Records shown =>

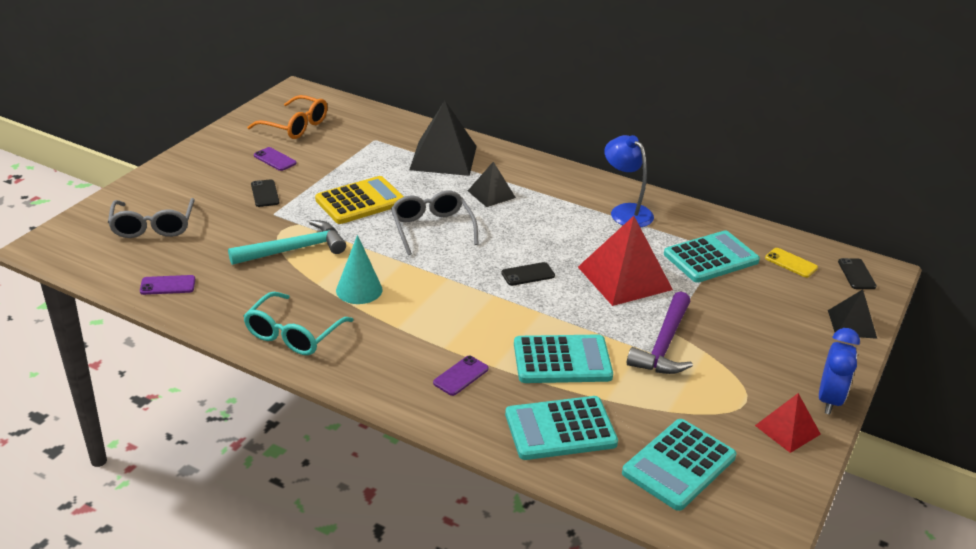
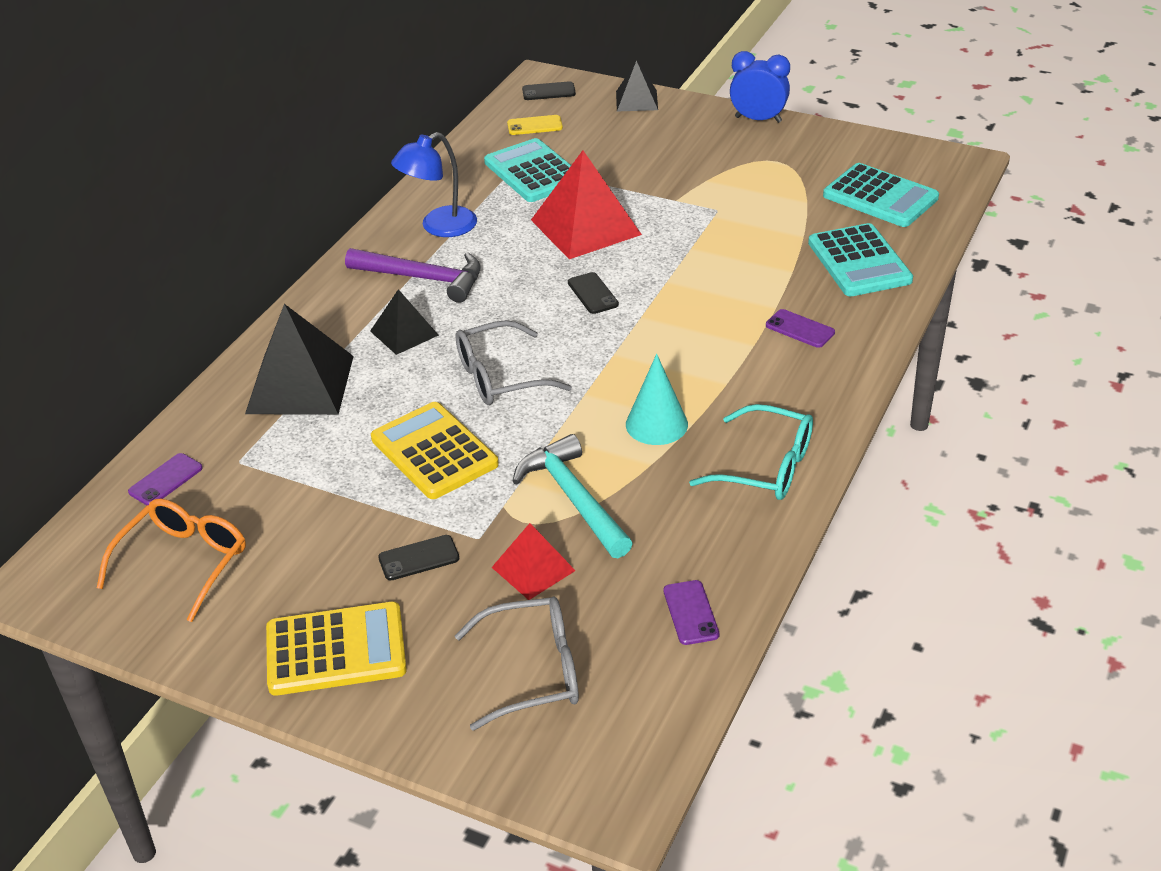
camera: 90 degrees left, 5 degrees up
(205, 168) = (336, 650): none -> yellow calculator
(275, 159) = (305, 567): purple phone -> purple phone (166, 480)
(562, 360) = (750, 264): turquoise calculator -> none
(664, 344) = (702, 203): purple hammer -> purple hammer (423, 278)
(787, 429) = (808, 142): red pyramid -> red pyramid (533, 569)
(791, 263) = (534, 126): yellow phone -> yellow phone turned 45 degrees clockwise

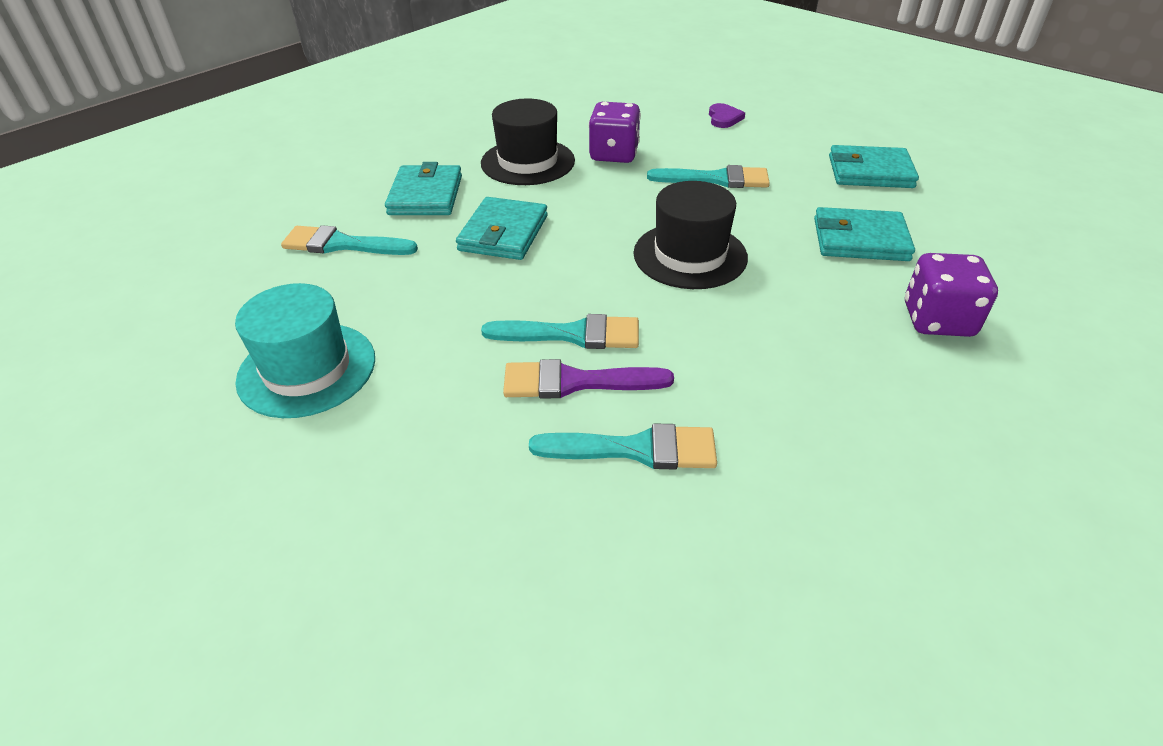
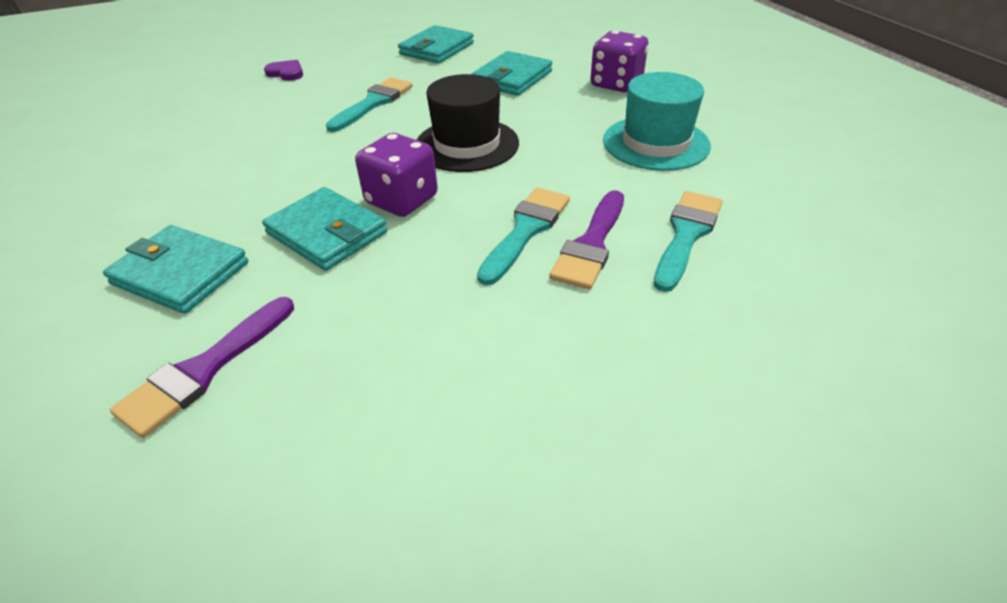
camera: 65 degrees left, 0 degrees up
(307, 369) = (448, 445): turquoise hat -> turquoise hat (655, 143)
(342, 244) = (204, 369): turquoise brush -> purple brush
(528, 162) = (211, 186): black hat -> none
(614, 154) = (268, 136): purple dice -> purple dice (402, 200)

Activity => Give back only the lines from the one that carries "(791, 263) = (534, 126): yellow" through the final line above, both included. Drop all pictures.

Response to the task =>
(791, 263) = (534, 126): yellow phone -> yellow phone turned 45 degrees clockwise

camera: 65 degrees left, 0 degrees up
(307, 369) = (448, 445): turquoise hat -> turquoise hat (655, 143)
(342, 244) = (204, 369): turquoise brush -> purple brush
(528, 162) = (211, 186): black hat -> none
(614, 154) = (268, 136): purple dice -> purple dice (402, 200)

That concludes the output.